▶ _TASK INPUT_
** BEGIN **

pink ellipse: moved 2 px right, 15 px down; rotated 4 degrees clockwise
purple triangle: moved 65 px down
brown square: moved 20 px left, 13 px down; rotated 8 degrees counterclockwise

** END **
** BEGIN **

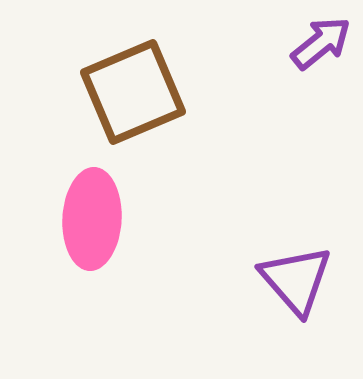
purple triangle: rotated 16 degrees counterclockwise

** END **
** BEGIN **

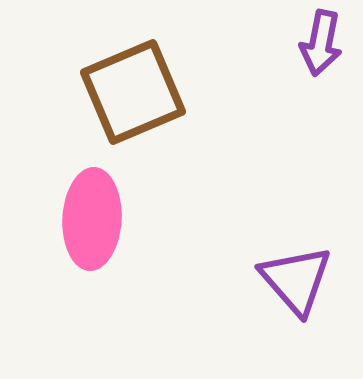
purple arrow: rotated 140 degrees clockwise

** END **

▶ _OBJECTIVE_
Please copy the material from the line containing "pink ellipse: moved" down to the line containing "brown square: moved", putting "violet" in place of "purple" and leaving everything else unchanged.

▶ _RESULT FOR THIS EXERCISE_
pink ellipse: moved 2 px right, 15 px down; rotated 4 degrees clockwise
violet triangle: moved 65 px down
brown square: moved 20 px left, 13 px down; rotated 8 degrees counterclockwise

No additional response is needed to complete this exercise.